▶ _Task brief_:
Would you transcribe the line that holds "white 1x1 brick [317,113,352,160]", plus every line beneath it through the end of the data, exactly and with nothing added?

▶ _Exercise data_:
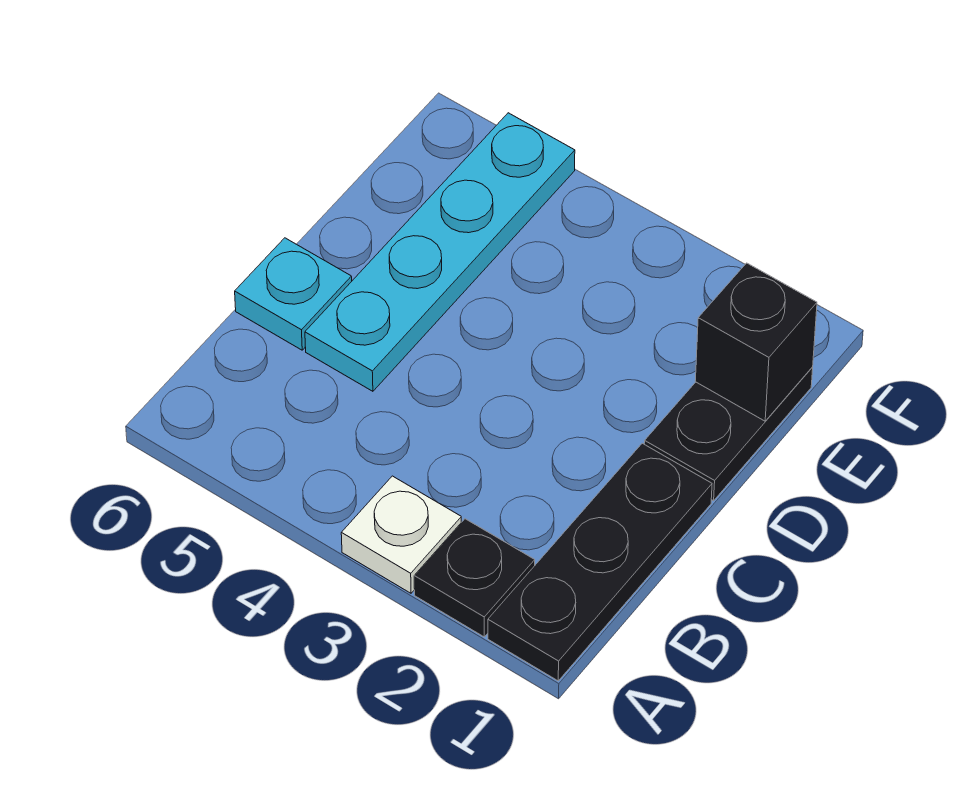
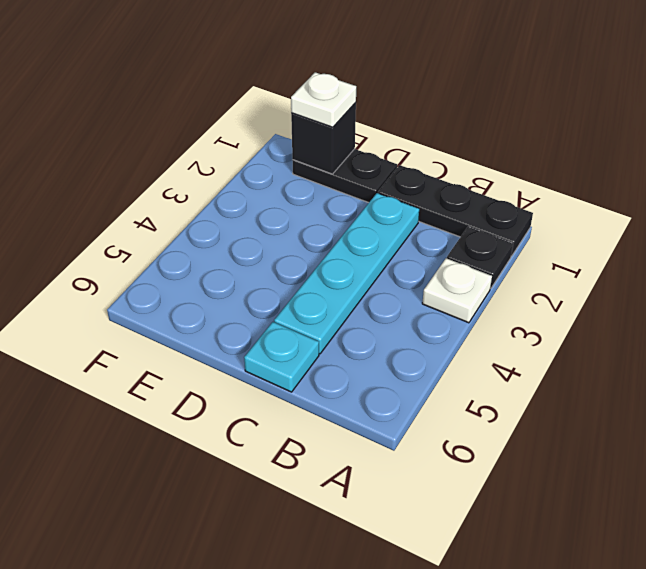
cyan 1x4 plate [305,113,575,391] -> cyan 1x4 plate turned to [274,193,419,354]
none -> white 1x1 plate [291,72,356,127]

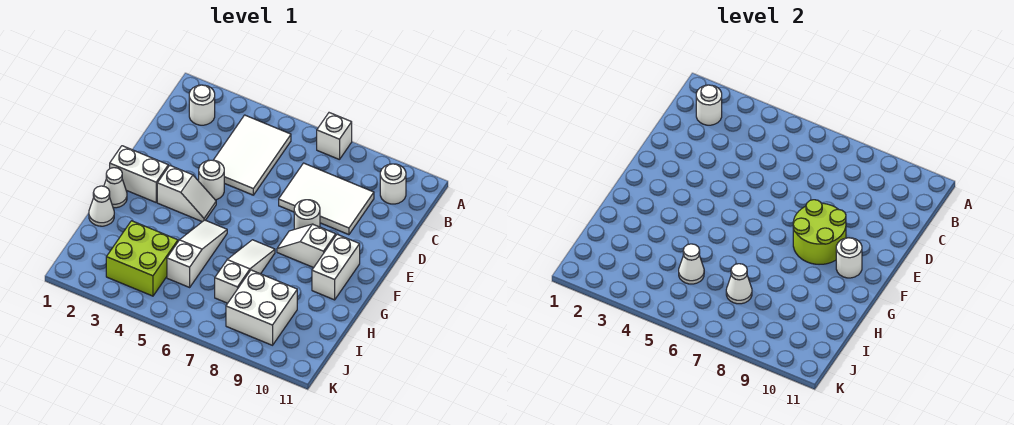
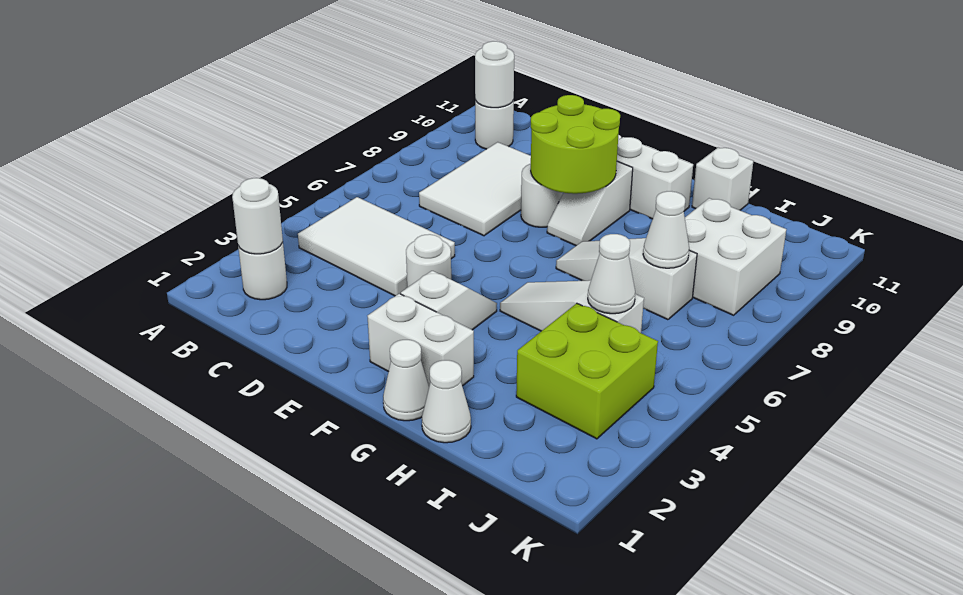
white 1x1 brick [317,113,352,160] -> white 1x1 brick moved to [692,148,753,210]
white 1x2 brick [110,146,168,202] -> white 1x2 brick turned to [368,294,474,386]
white 1x1 round brick [836,238,862,278] -> white 1x1 round brick moved to [475,41,514,108]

▶ _Exercise response_:
white 1x1 brick [317,113,352,160] -> white 1x1 brick moved to [692,148,753,210]
white 1x2 brick [110,146,168,202] -> white 1x2 brick turned to [368,294,474,386]
white 1x1 round brick [836,238,862,278] -> white 1x1 round brick moved to [475,41,514,108]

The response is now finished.